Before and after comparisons

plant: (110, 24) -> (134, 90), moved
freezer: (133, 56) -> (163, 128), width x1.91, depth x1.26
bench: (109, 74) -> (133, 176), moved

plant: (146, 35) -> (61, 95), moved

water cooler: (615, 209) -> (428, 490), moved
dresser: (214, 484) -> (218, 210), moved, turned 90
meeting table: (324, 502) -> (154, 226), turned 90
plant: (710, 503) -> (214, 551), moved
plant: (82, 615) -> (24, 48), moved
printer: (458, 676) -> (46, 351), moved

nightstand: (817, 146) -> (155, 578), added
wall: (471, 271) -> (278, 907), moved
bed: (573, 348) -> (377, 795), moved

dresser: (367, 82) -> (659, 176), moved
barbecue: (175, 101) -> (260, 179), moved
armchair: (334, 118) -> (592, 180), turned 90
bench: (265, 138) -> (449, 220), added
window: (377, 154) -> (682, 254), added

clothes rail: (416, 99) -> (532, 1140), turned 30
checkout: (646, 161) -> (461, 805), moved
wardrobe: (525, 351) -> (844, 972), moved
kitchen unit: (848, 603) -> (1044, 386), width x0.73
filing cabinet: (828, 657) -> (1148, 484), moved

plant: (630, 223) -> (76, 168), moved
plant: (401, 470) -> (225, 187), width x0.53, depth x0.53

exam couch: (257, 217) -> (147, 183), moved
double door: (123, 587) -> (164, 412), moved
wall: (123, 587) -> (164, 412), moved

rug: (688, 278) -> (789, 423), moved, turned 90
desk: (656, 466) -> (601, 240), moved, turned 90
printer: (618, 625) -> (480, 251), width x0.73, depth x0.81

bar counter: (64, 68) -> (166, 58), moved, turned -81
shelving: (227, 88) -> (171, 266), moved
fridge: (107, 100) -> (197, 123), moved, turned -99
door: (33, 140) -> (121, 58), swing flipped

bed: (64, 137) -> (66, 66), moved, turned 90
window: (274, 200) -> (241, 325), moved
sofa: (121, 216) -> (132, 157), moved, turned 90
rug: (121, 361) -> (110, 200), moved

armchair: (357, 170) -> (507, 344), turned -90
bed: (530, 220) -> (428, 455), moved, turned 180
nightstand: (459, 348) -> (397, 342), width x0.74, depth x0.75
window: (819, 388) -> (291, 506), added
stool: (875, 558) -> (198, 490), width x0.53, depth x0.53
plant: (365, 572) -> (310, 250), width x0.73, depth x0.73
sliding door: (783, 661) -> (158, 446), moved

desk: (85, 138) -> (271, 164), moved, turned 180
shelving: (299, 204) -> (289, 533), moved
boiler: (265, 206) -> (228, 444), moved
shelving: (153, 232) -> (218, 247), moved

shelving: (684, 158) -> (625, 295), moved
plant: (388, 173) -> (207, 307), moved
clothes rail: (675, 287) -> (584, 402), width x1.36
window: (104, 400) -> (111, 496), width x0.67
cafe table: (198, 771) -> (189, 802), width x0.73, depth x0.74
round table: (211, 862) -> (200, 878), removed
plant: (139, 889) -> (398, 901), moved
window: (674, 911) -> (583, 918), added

### Exercise description
Reproduce all of the entries word for word. Omit nothing.

### Exercise output
plant: (110, 24) -> (134, 90), moved
freezer: (133, 56) -> (163, 128), width x1.91, depth x1.26
bench: (109, 74) -> (133, 176), moved

plant: (146, 35) -> (61, 95), moved

water cooler: (615, 209) -> (428, 490), moved
dresser: (214, 484) -> (218, 210), moved, turned 90
meeting table: (324, 502) -> (154, 226), turned 90
plant: (710, 503) -> (214, 551), moved
plant: (82, 615) -> (24, 48), moved
printer: (458, 676) -> (46, 351), moved

nightstand: (817, 146) -> (155, 578), added
wall: (471, 271) -> (278, 907), moved
bed: (573, 348) -> (377, 795), moved

dresser: (367, 82) -> (659, 176), moved
barbecue: (175, 101) -> (260, 179), moved
armchair: (334, 118) -> (592, 180), turned 90
bench: (265, 138) -> (449, 220), added
window: (377, 154) -> (682, 254), added

clothes rail: (416, 99) -> (532, 1140), turned 30
checkout: (646, 161) -> (461, 805), moved
wardrobe: (525, 351) -> (844, 972), moved
kitchen unit: (848, 603) -> (1044, 386), width x0.73
filing cabinet: (828, 657) -> (1148, 484), moved

plant: (630, 223) -> (76, 168), moved
plant: (401, 470) -> (225, 187), width x0.53, depth x0.53

exam couch: (257, 217) -> (147, 183), moved
double door: (123, 587) -> (164, 412), moved
wall: (123, 587) -> (164, 412), moved

rug: (688, 278) -> (789, 423), moved, turned 90
desk: (656, 466) -> (601, 240), moved, turned 90
printer: (618, 625) -> (480, 251), width x0.73, depth x0.81

bar counter: (64, 68) -> (166, 58), moved, turned -81
shelving: (227, 88) -> (171, 266), moved
fridge: (107, 100) -> (197, 123), moved, turned -99
door: (33, 140) -> (121, 58), swing flipped

bed: (64, 137) -> (66, 66), moved, turned 90
window: (274, 200) -> (241, 325), moved
sofa: (121, 216) -> (132, 157), moved, turned 90
rug: (121, 361) -> (110, 200), moved

armchair: (357, 170) -> (507, 344), turned -90
bed: (530, 220) -> (428, 455), moved, turned 180
nightstand: (459, 348) -> (397, 342), width x0.74, depth x0.75
window: (819, 388) -> (291, 506), added
stool: (875, 558) -> (198, 490), width x0.53, depth x0.53
plant: (365, 572) -> (310, 250), width x0.73, depth x0.73
sliding door: (783, 661) -> (158, 446), moved

desk: (85, 138) -> (271, 164), moved, turned 180
shelving: (299, 204) -> (289, 533), moved
boiler: (265, 206) -> (228, 444), moved
shelving: (153, 232) -> (218, 247), moved

shelving: (684, 158) -> (625, 295), moved
plant: (388, 173) -> (207, 307), moved
clothes rail: (675, 287) -> (584, 402), width x1.36
window: (104, 400) -> (111, 496), width x0.67
cafe table: (198, 771) -> (189, 802), width x0.73, depth x0.74
round table: (211, 862) -> (200, 878), removed
plant: (139, 889) -> (398, 901), moved
window: (674, 911) -> (583, 918), added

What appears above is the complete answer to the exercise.